» **What you should do**:
Without altering a word, return the records below, but exclude the pictures.

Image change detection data
________________
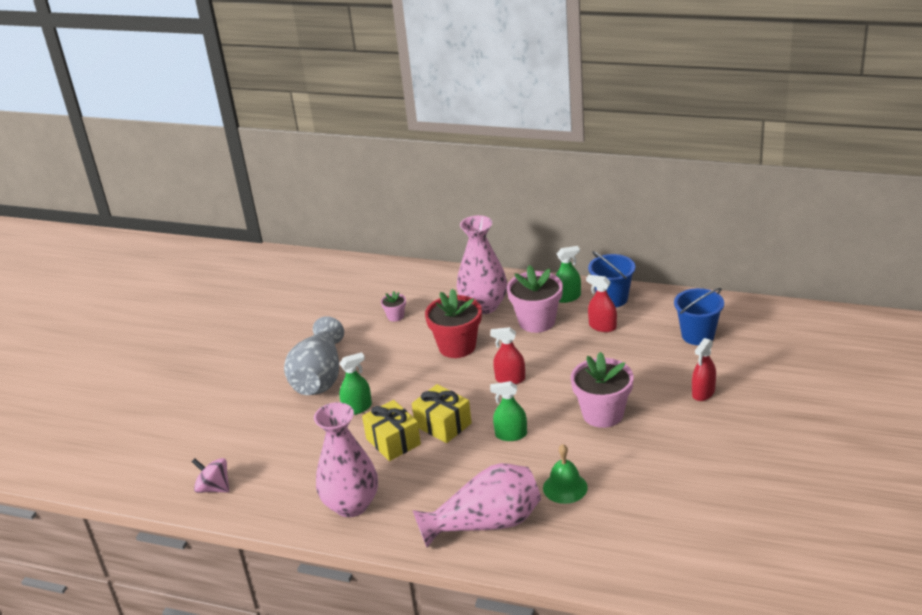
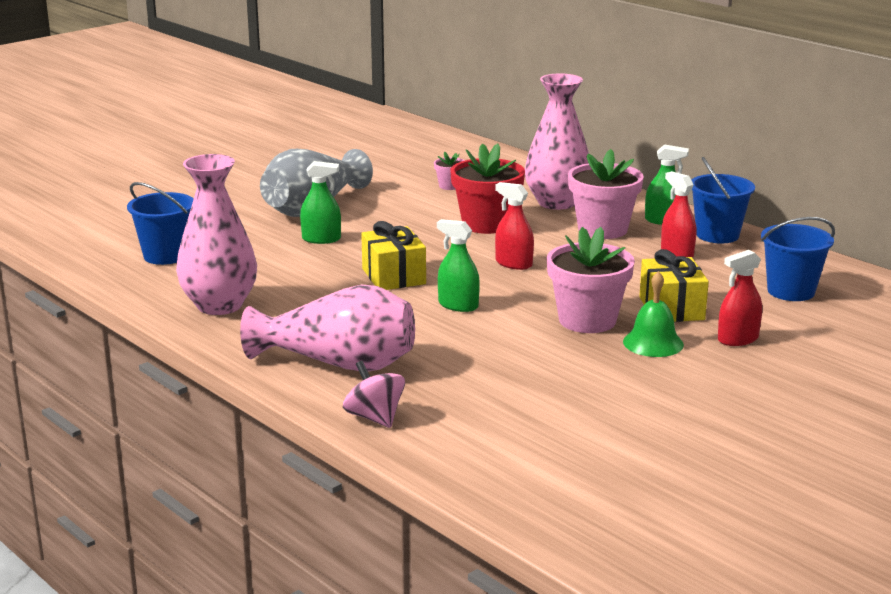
camera: 25 degrees right, 10 degrees down
(214, 488) = (108, 253): pink spinning top -> pink spinning top (374, 417)
(260, 472) = (165, 255): none -> blue bucket
(393, 441) = (324, 273): yellow gift -> yellow gift (671, 308)
(565, 487) = (465, 364): green bell -> green bell (653, 343)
________________
» **Your solution**:
camera: 25 degrees right, 10 degrees down
(214, 488) = (108, 253): pink spinning top -> pink spinning top (374, 417)
(260, 472) = (165, 255): none -> blue bucket
(393, 441) = (324, 273): yellow gift -> yellow gift (671, 308)
(565, 487) = (465, 364): green bell -> green bell (653, 343)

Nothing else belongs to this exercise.